*** Opening SOURCE RECORDS ***

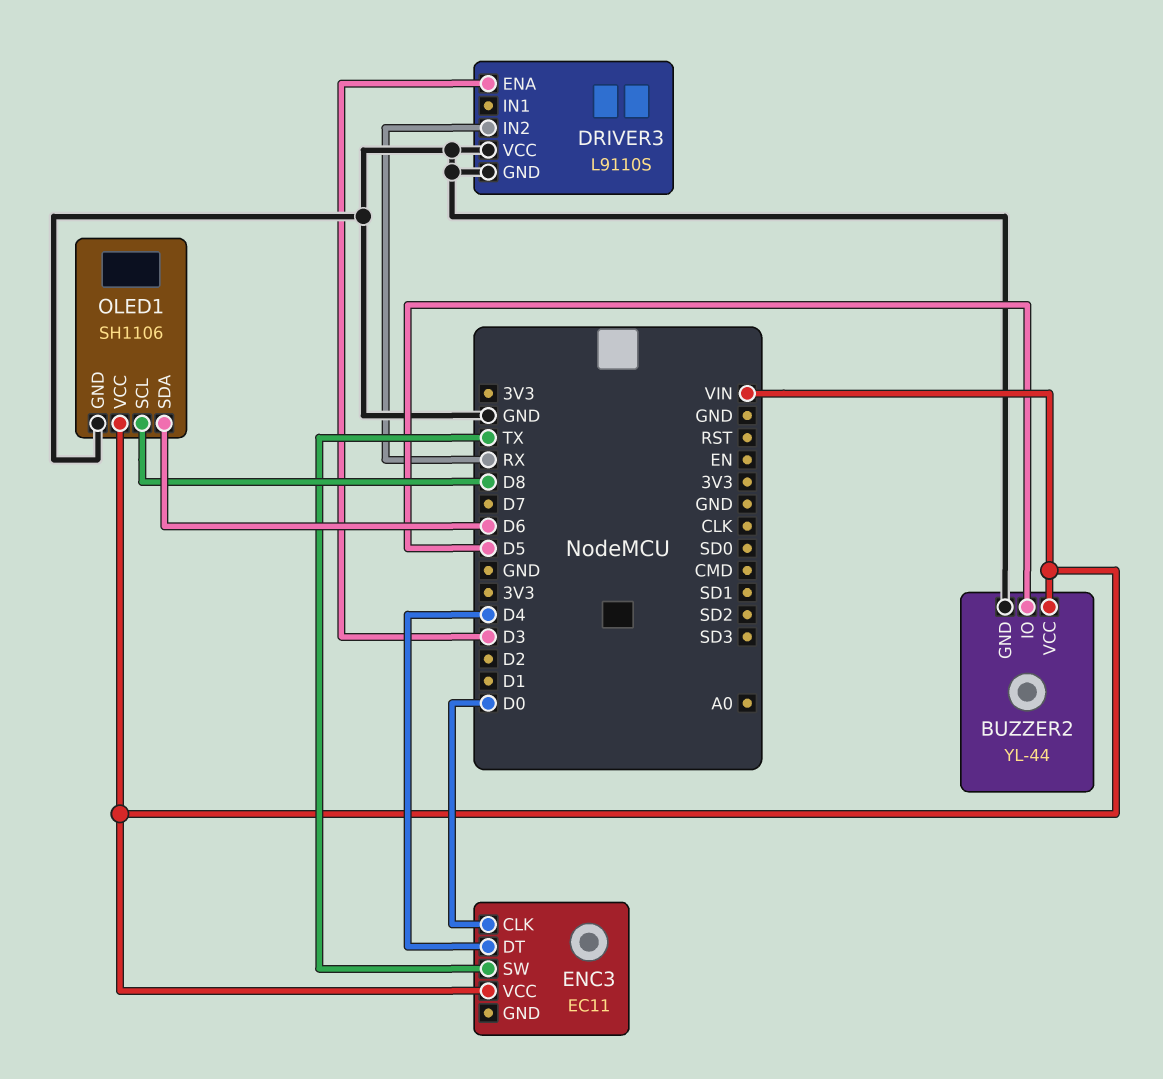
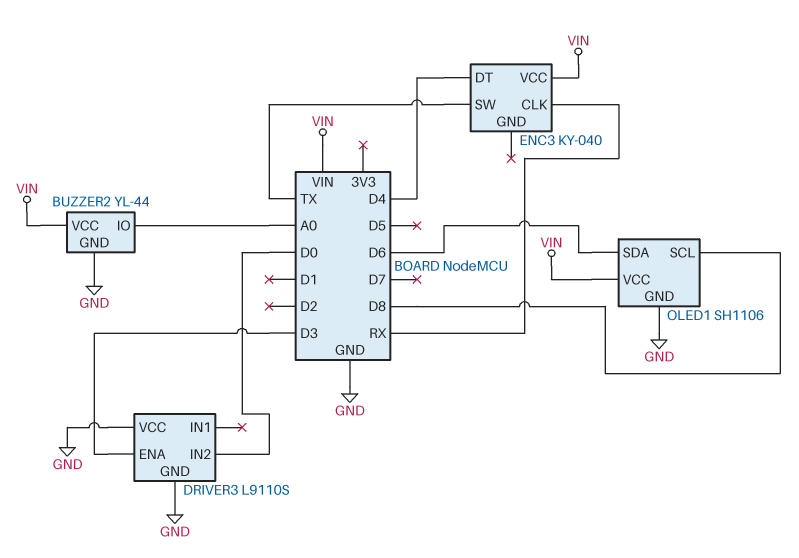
BUZZER2 pin IO: D5 -> A0
DRIVER3 pin IN2: RX -> D0
ENC3: EC11 -> KY-040
ENC3 pin CLK: D0 -> RX

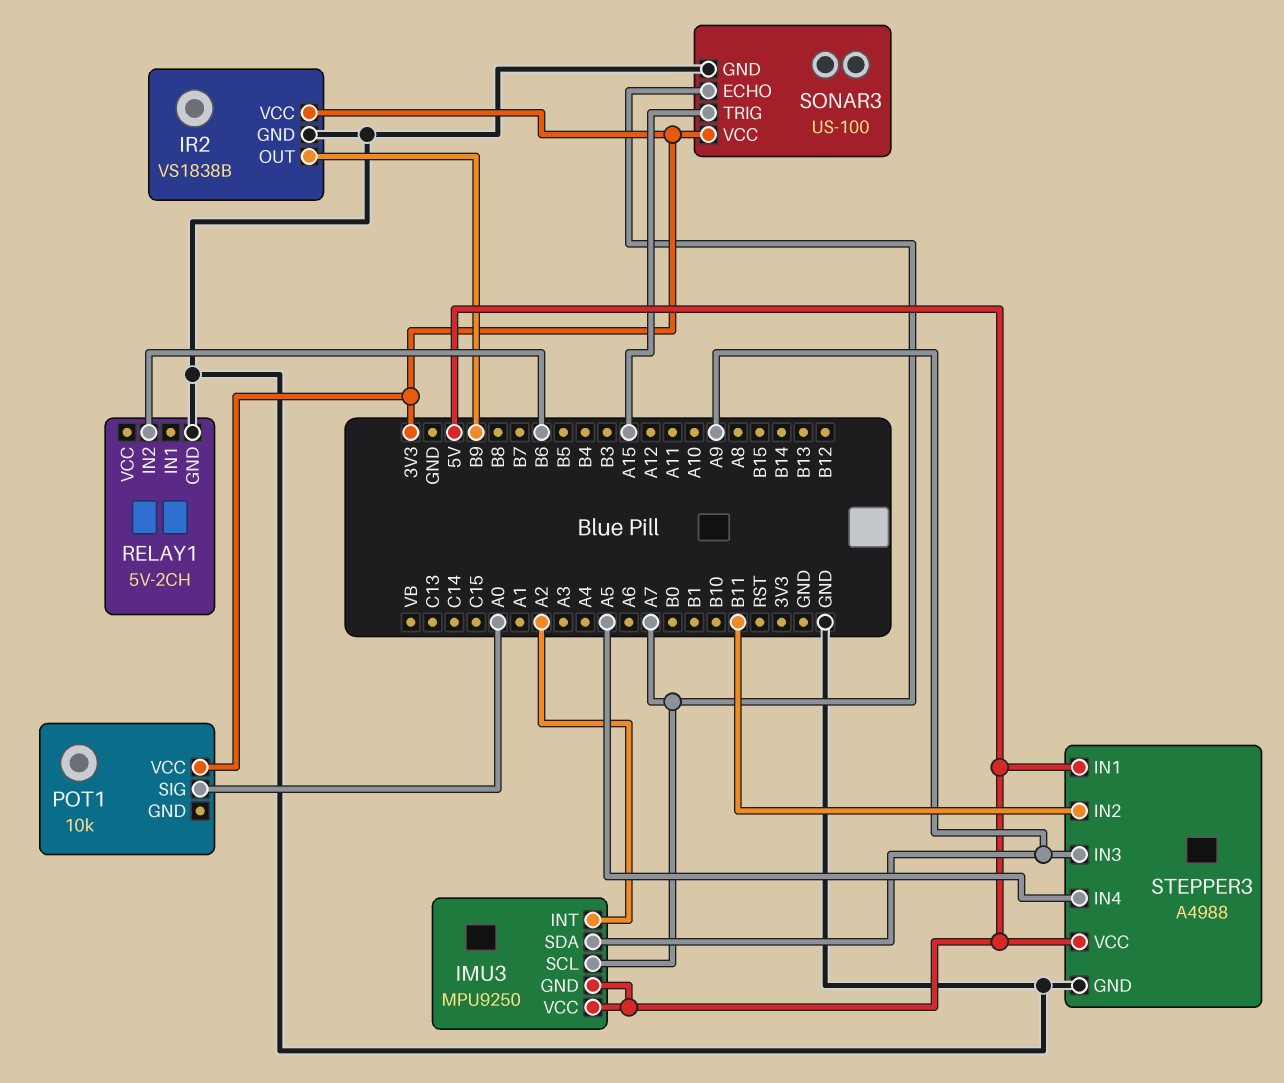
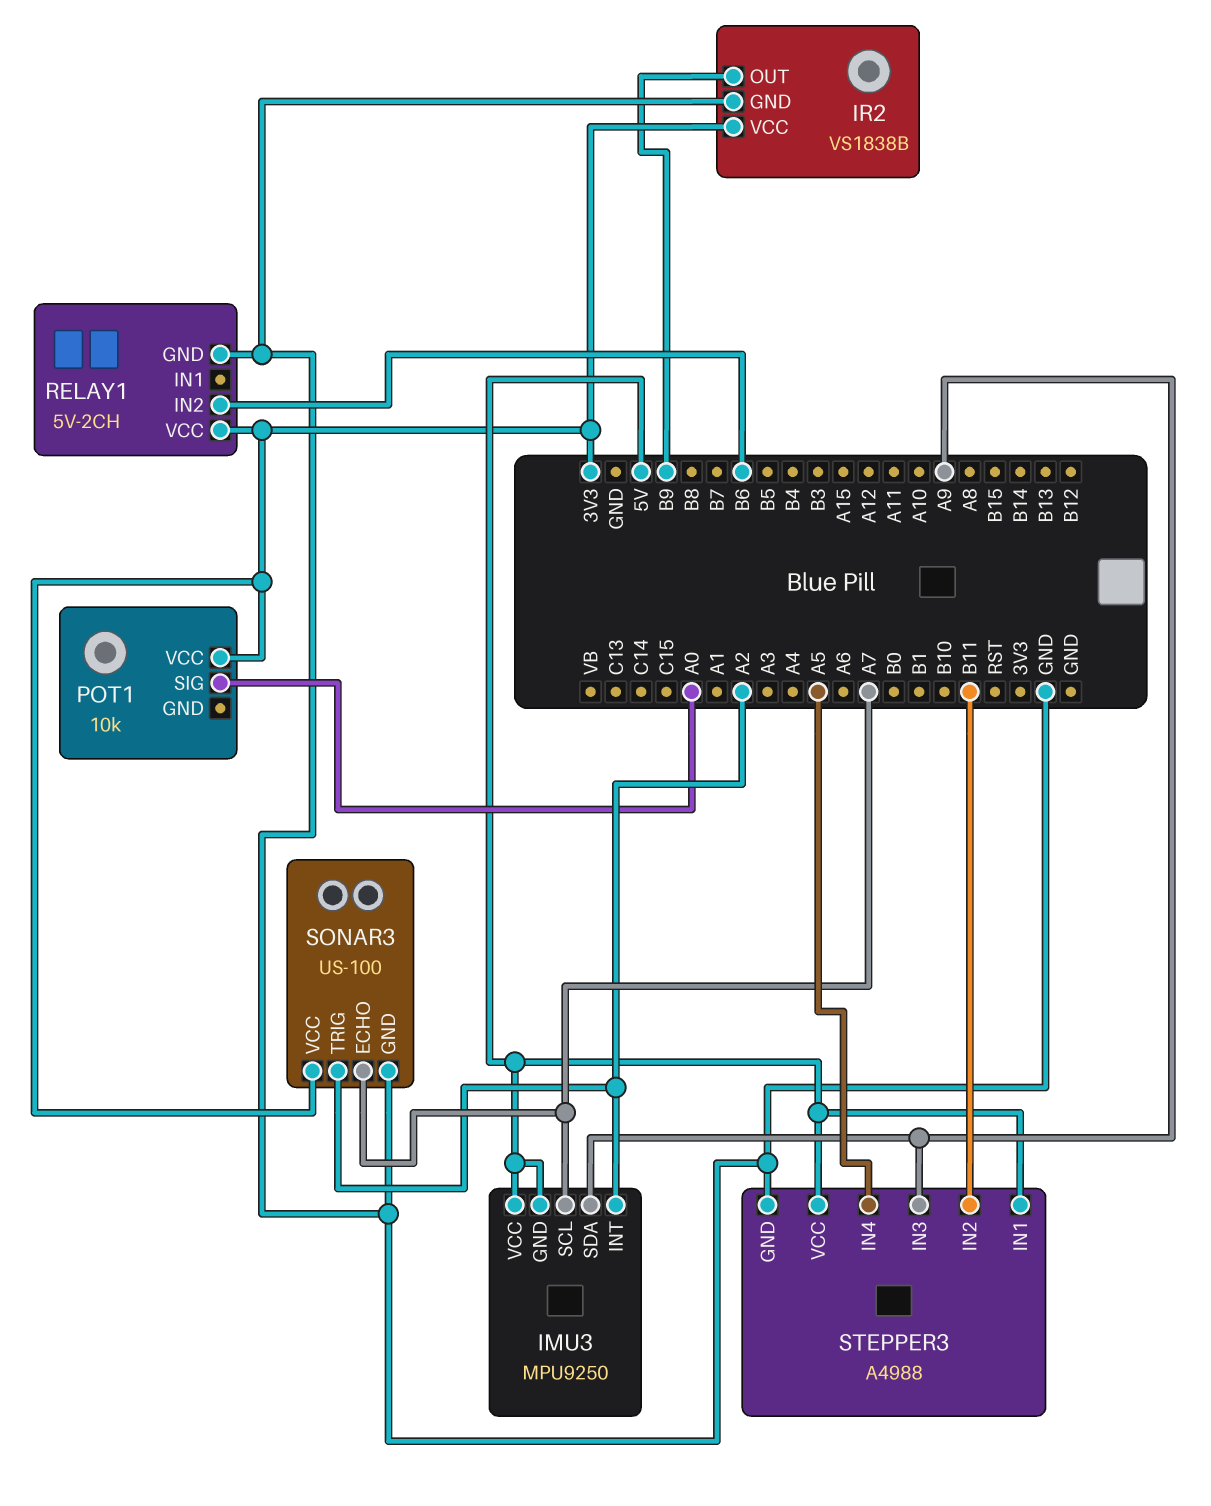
RELAY1 pin VCC: none -> 3V3
SONAR3 pin TRIG: A15 -> A2

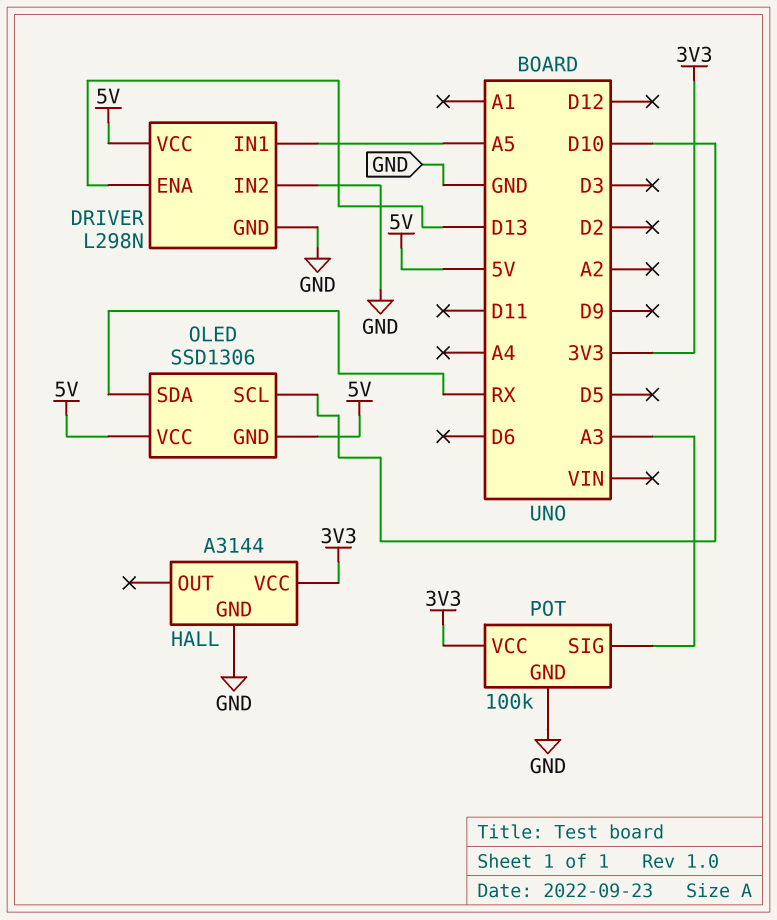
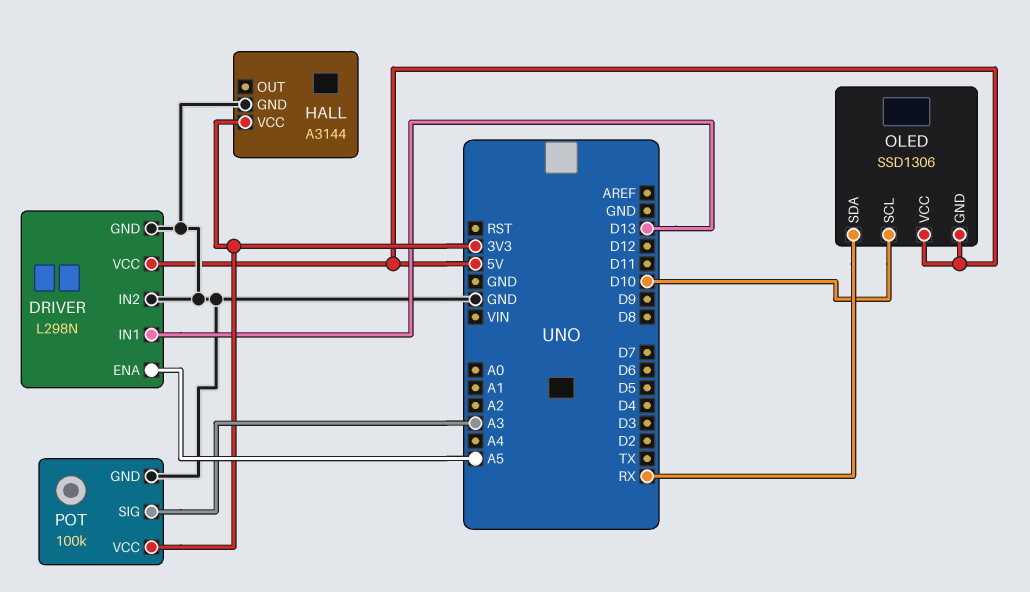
DRIVER pin ENA: D13 -> A5
DRIVER pin IN1: A5 -> D13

*** Closing SOURCE RECORDS ***

The copy must start at the line containing "ENC3: EC11 -> KY-040" and end at the last line of the records, matching each line exactly and holding no pictures.

ENC3: EC11 -> KY-040
ENC3 pin CLK: D0 -> RX

RELAY1 pin VCC: none -> 3V3
SONAR3 pin TRIG: A15 -> A2

DRIVER pin ENA: D13 -> A5
DRIVER pin IN1: A5 -> D13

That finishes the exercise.